> [Exercise]:
List every line below containing "none".

(Collected data)
□ □ □
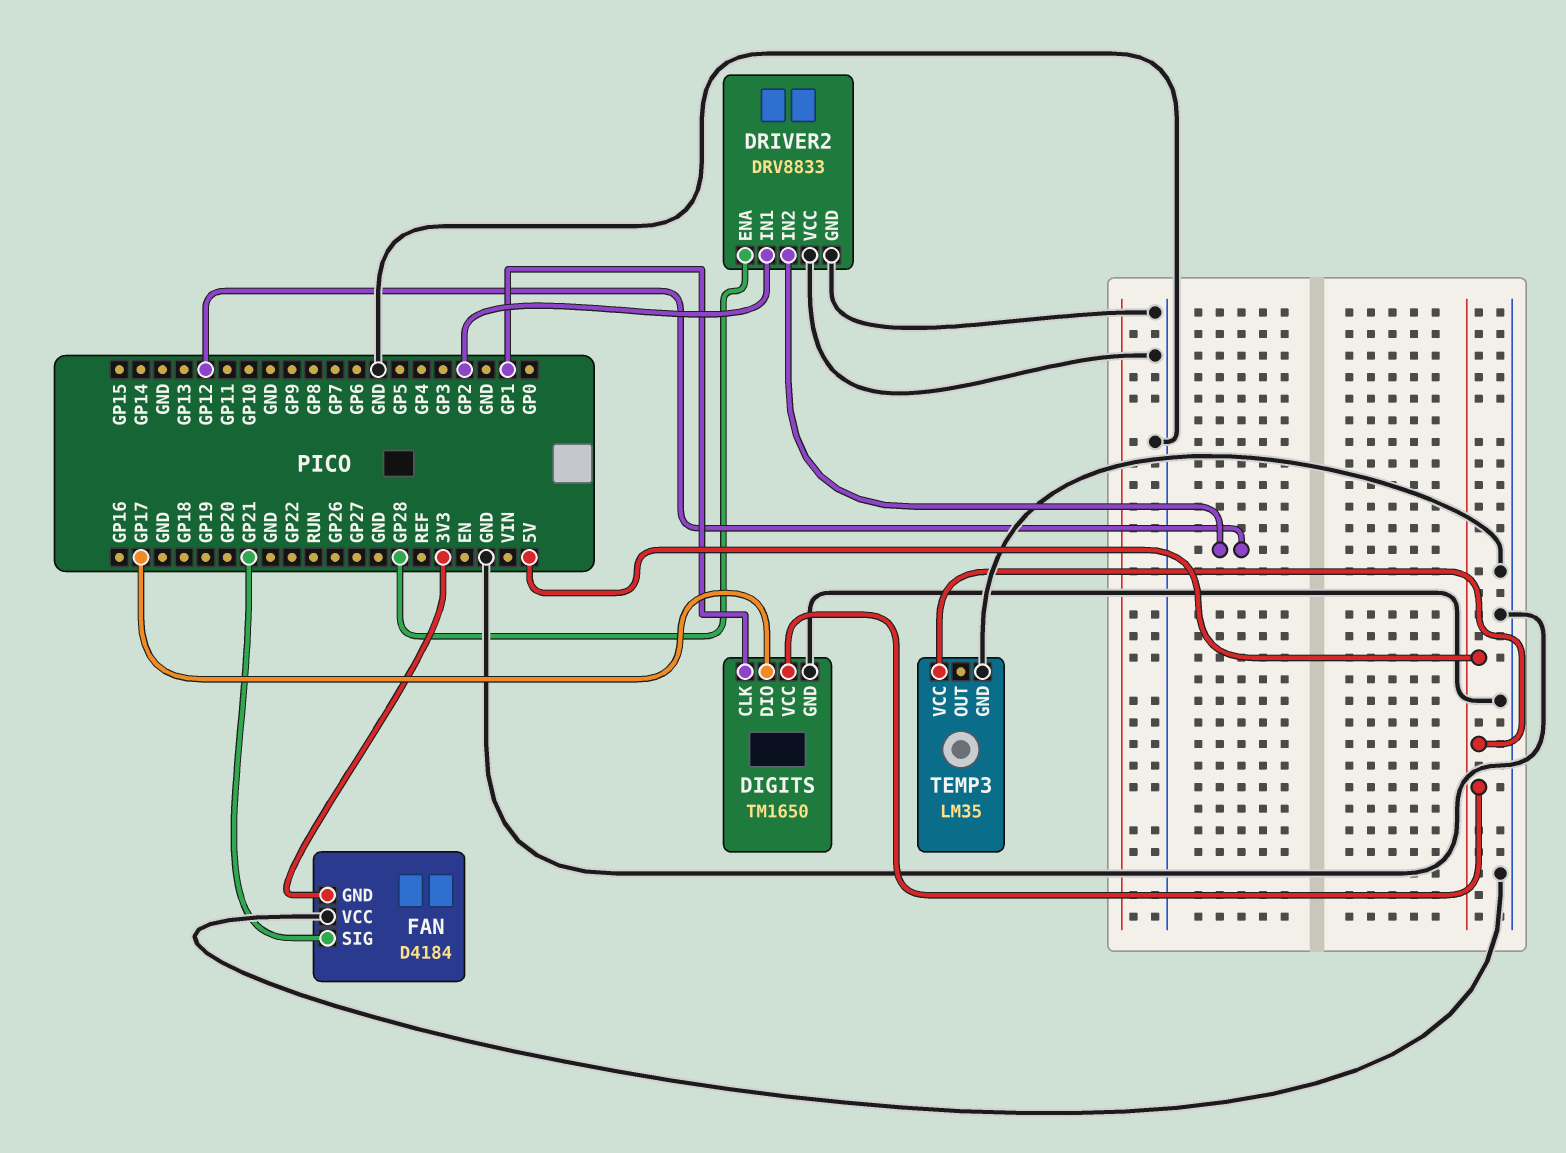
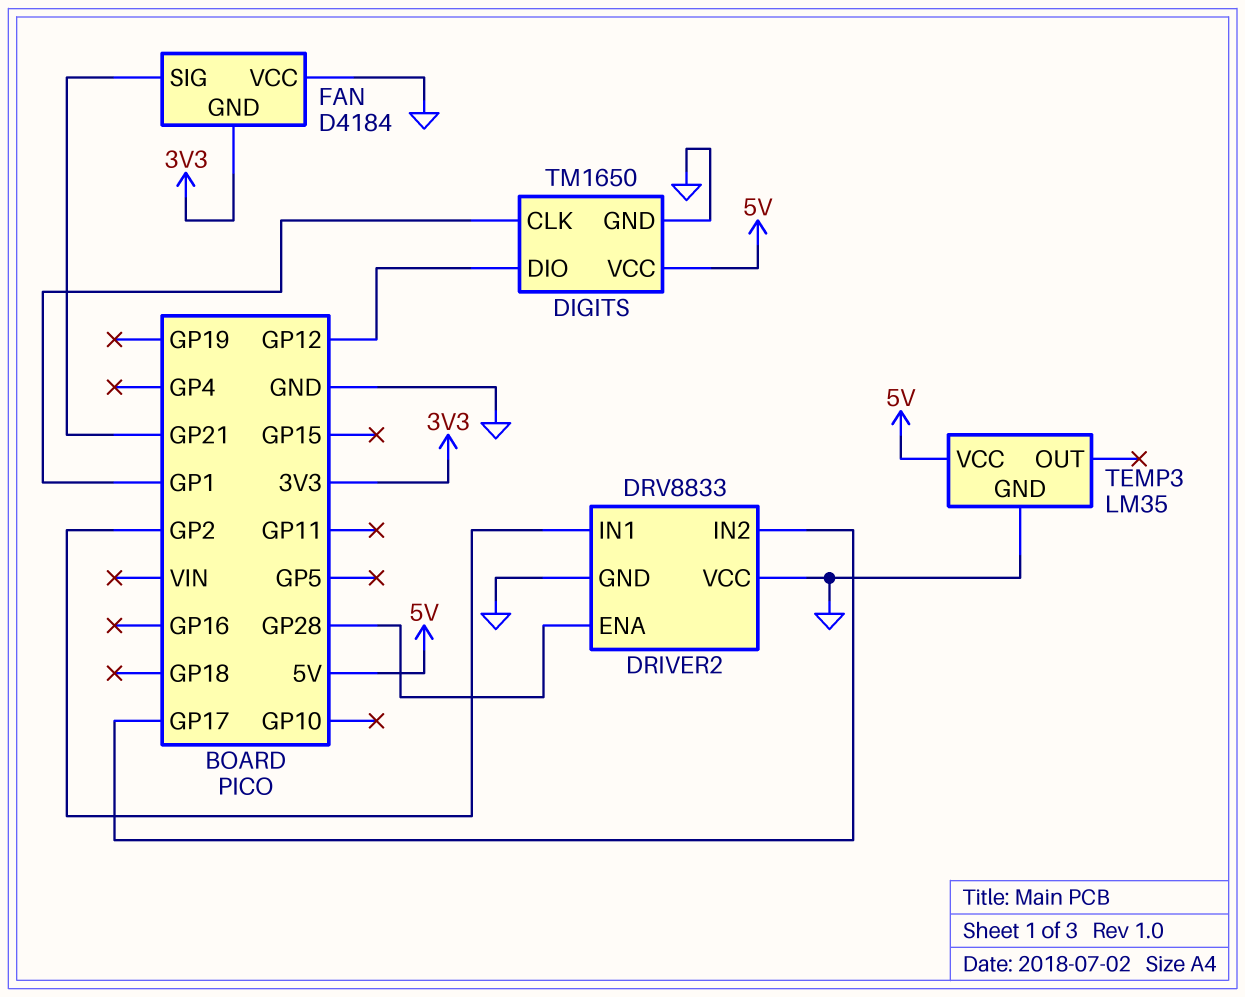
DIGITS pin DIO: GP17 -> GP12
DRIVER2 pin IN2: GP12 -> GP17

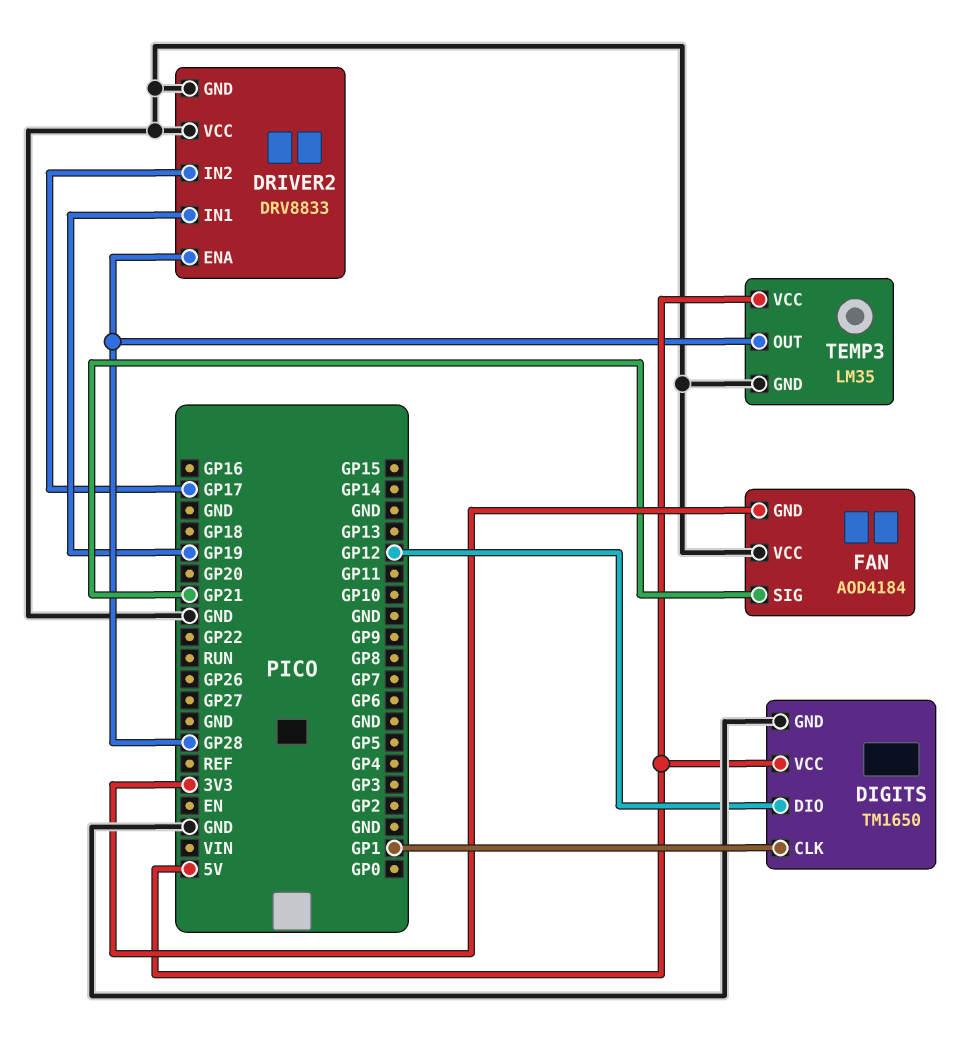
DRIVER2 pin IN1: GP2 -> GP19
FAN: D4184 -> AOD4184
TEMP3 pin OUT: none -> GP28

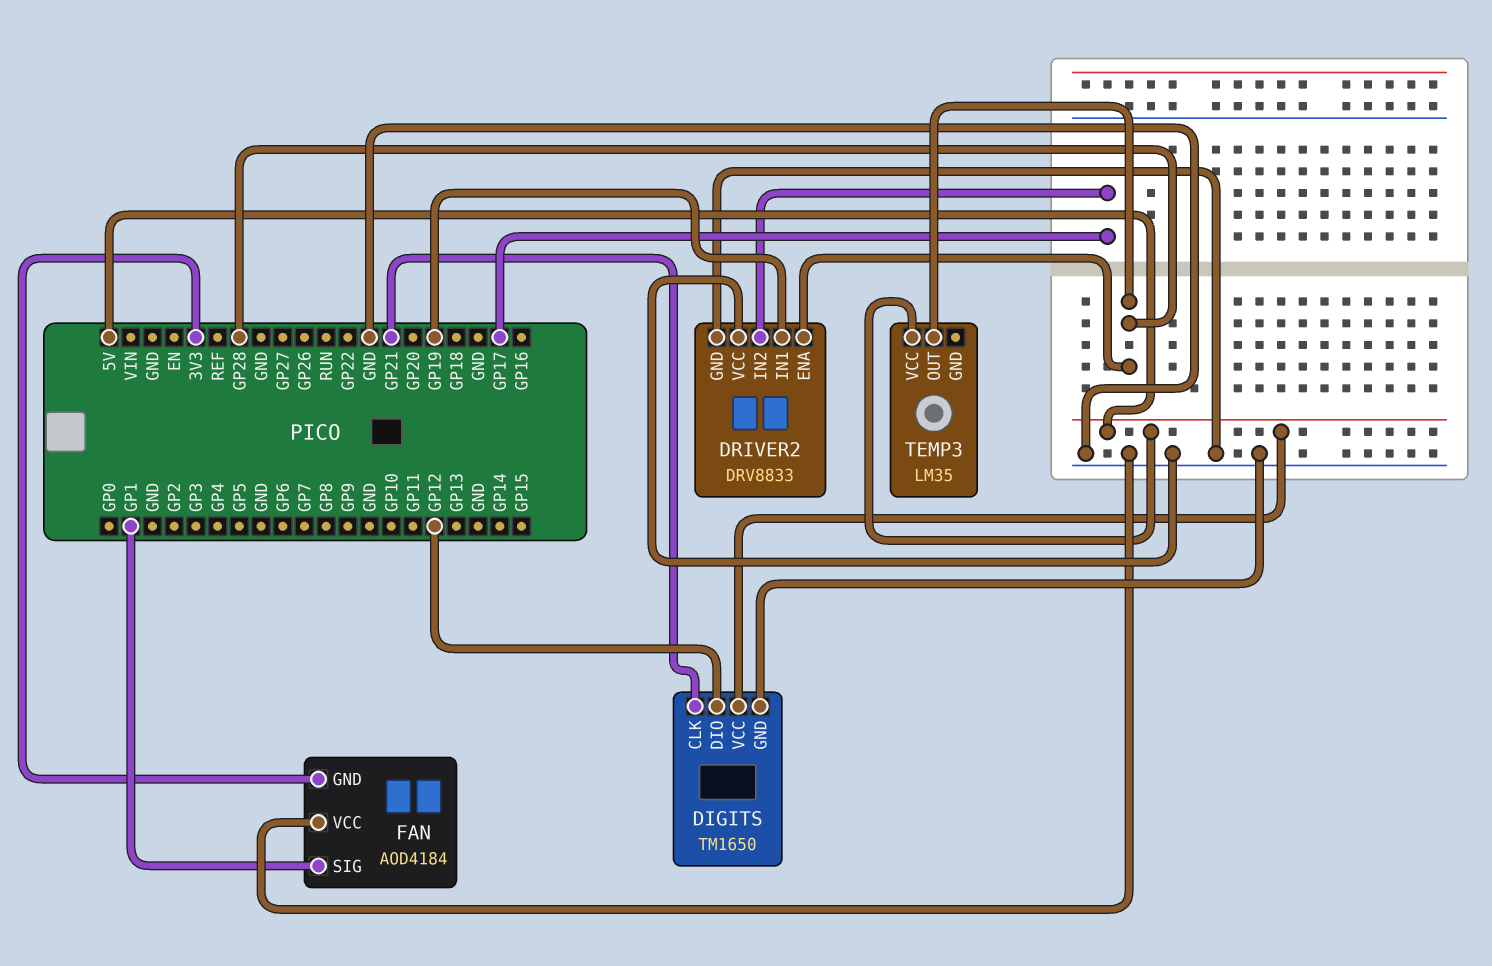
DIGITS pin CLK: GP1 -> GP21
FAN pin SIG: GP21 -> GP1
TEMP3 pin GND: GND -> none

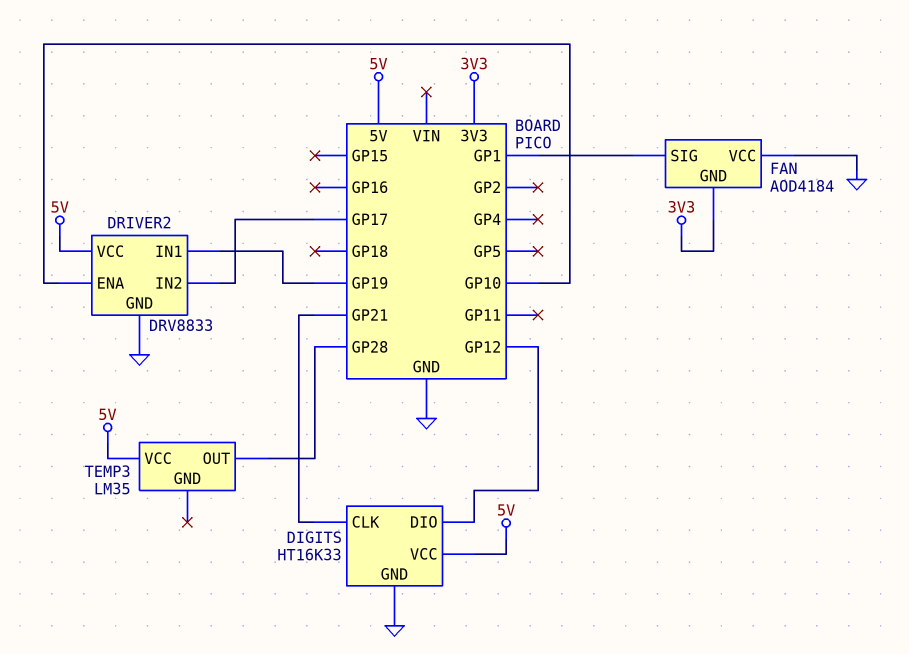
DIGITS: TM1650 -> HT16K33
DRIVER2 pin ENA: GP28 -> GP10
DRIVER2 pin VCC: GND -> 5V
□ □ □
> [Solution below]:
TEMP3 pin OUT: none -> GP28
TEMP3 pin GND: GND -> none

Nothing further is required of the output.